» Problem description
The output consists only of the lines from the one with "yellow circle at" through the end of the records, each printed exactly, and contains no pictures.
[Input material — start]
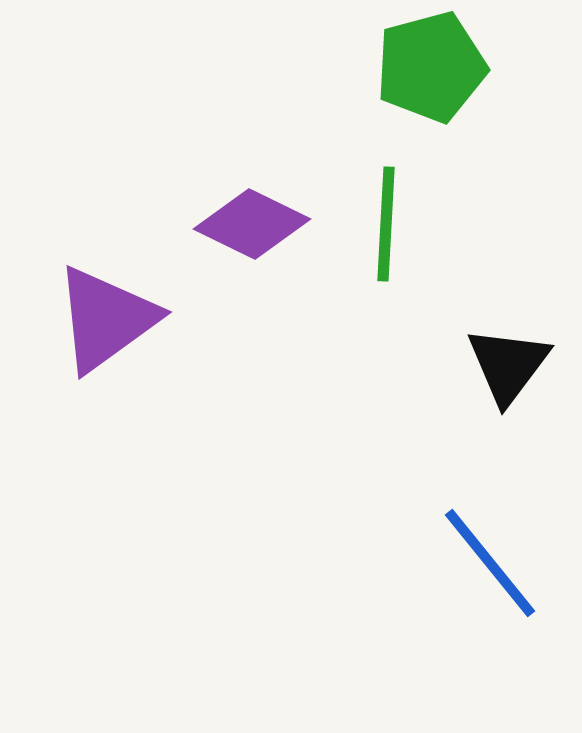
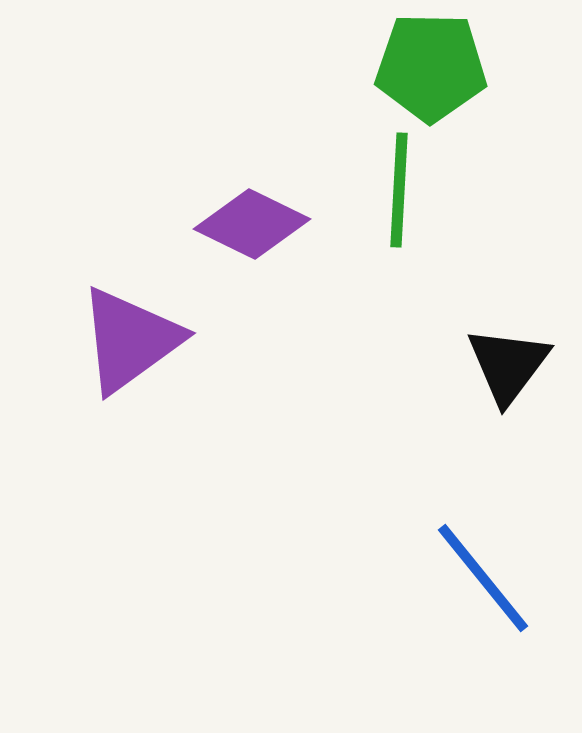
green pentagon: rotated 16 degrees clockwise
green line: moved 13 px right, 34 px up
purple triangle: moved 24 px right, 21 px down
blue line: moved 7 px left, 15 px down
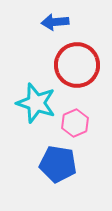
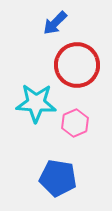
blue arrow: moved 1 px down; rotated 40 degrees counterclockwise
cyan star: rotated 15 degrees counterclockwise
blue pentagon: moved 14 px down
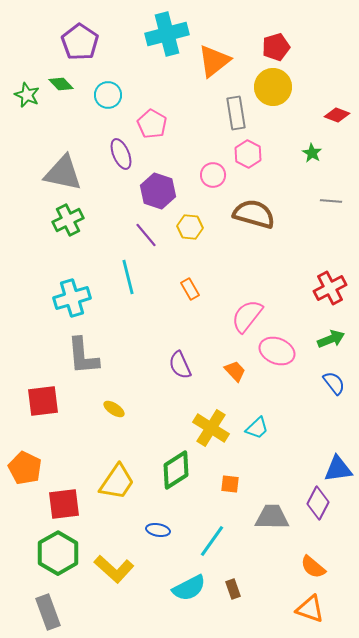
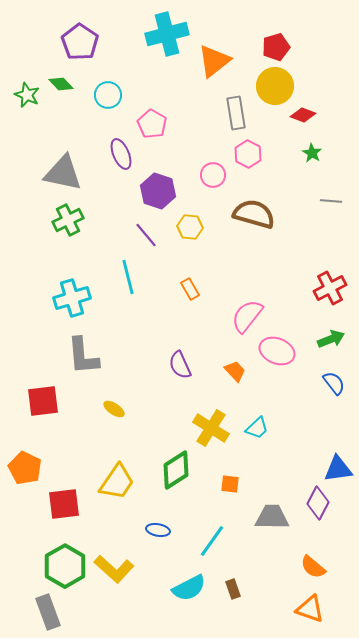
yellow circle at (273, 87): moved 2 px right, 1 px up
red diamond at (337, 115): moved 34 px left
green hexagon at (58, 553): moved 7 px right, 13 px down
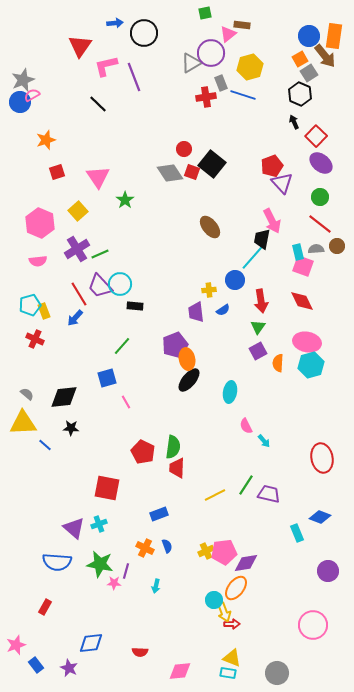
[Input material — finish]
» Output of the exercise
yellow circle at (273, 87): moved 2 px right, 1 px up
red diamond at (337, 115): moved 34 px left
green hexagon at (58, 553): moved 7 px right, 13 px down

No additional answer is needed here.